## Data to examine
------------------------------------------------------------------------

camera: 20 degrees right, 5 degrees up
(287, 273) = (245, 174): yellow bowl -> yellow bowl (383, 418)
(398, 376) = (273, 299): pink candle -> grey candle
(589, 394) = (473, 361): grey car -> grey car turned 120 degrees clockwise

------------------------------------------------------------------------

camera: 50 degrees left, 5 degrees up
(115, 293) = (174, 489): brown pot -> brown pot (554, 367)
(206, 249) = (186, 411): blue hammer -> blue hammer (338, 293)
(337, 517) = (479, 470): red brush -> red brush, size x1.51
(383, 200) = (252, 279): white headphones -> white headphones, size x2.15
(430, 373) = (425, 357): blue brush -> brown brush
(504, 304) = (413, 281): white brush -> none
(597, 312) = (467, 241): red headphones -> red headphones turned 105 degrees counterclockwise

------------------------------------------------------------------------

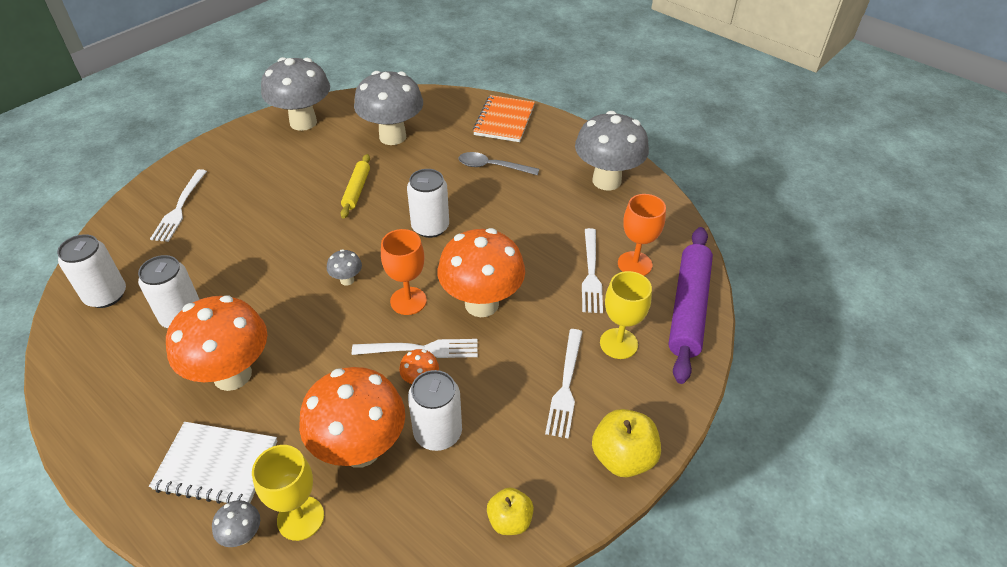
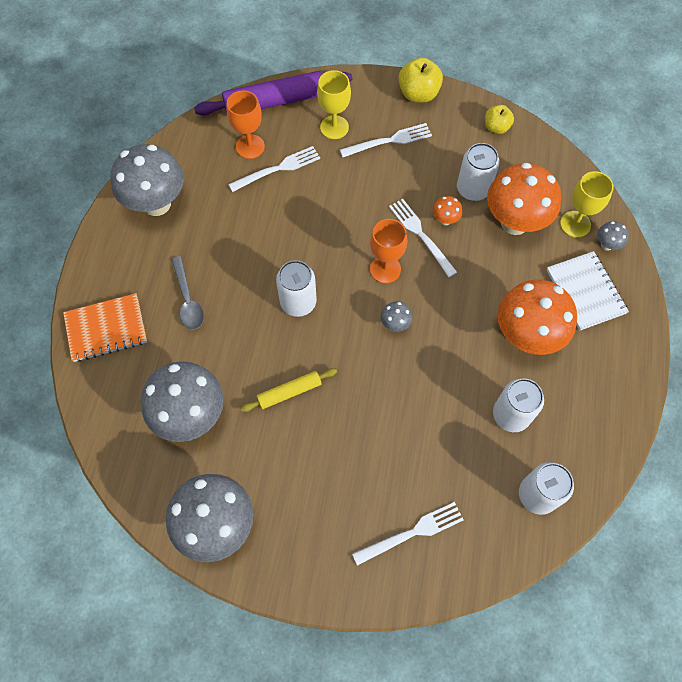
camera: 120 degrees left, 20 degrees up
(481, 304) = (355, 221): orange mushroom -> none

------------------------------------------------------------------------

## Requirement
Please give an exact copy of the lines above, beginning with the line containing "camera: 20 degrees right, 5 degrees up" and running through the line containing "(589, 394) = (473, 361): grey", and of no other lines.

## Output for this task
camera: 20 degrees right, 5 degrees up
(287, 273) = (245, 174): yellow bowl -> yellow bowl (383, 418)
(398, 376) = (273, 299): pink candle -> grey candle
(589, 394) = (473, 361): grey car -> grey car turned 120 degrees clockwise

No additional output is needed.